**TASK INSTRUCTIONS**
Each line starting at the one that contains "green diamond: (326, 105)" and ending at the one that contains "purple L-shape: (313, 265)" must be returned exactly, and the rest of the listing is left out.

**GIVEN ENTRIES**
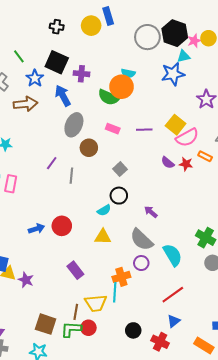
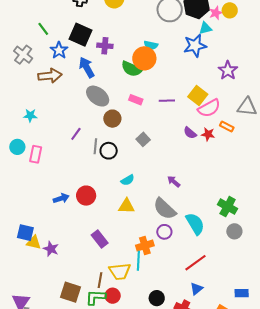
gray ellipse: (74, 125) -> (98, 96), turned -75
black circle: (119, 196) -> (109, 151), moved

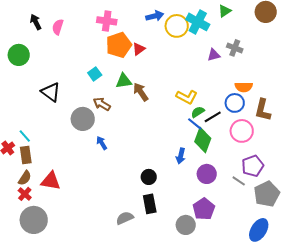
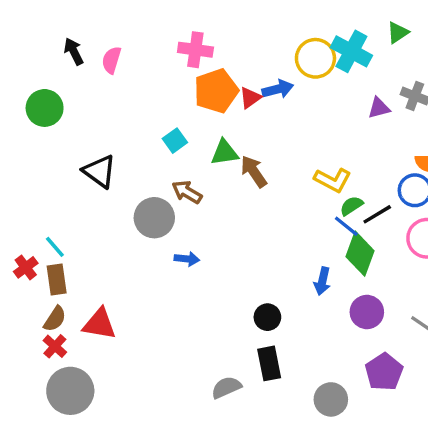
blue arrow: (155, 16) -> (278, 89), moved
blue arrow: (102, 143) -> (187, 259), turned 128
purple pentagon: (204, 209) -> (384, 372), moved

==

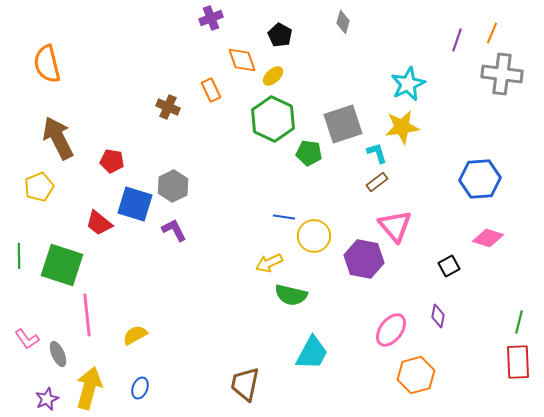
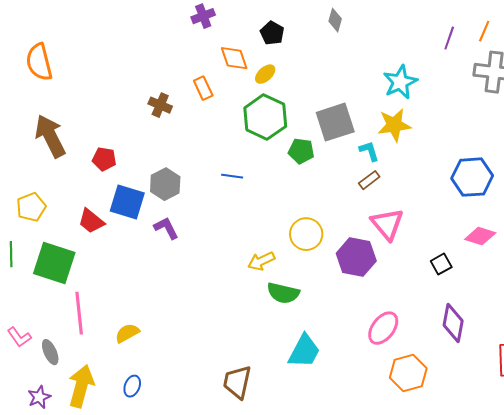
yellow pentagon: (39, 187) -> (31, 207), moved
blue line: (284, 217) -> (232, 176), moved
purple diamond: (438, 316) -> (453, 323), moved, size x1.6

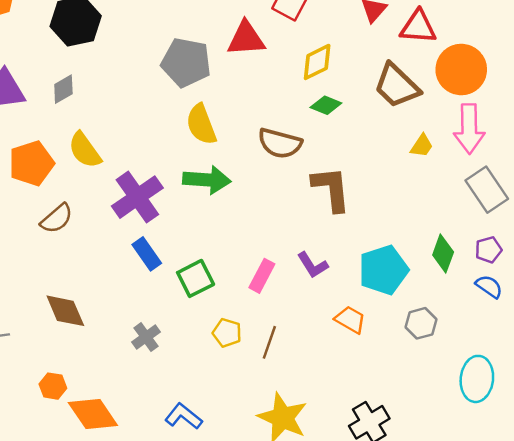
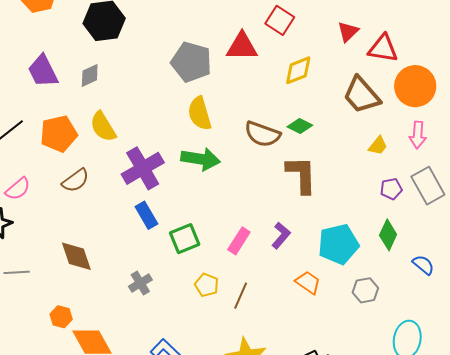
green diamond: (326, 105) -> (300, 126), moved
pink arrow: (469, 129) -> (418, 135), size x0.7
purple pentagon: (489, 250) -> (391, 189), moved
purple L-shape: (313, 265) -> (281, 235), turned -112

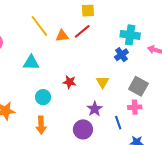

* * *

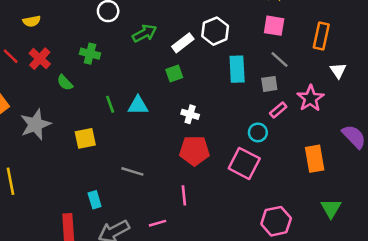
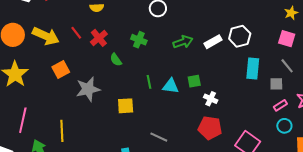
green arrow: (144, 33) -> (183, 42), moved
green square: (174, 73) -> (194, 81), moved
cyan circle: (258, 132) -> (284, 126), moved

**EXPECTED OUTPUT**
green diamond: (326, 105) -> (300, 126), moved
pink arrow: (469, 129) -> (418, 135), size x0.7
purple pentagon: (489, 250) -> (391, 189), moved
purple L-shape: (313, 265) -> (281, 235), turned -112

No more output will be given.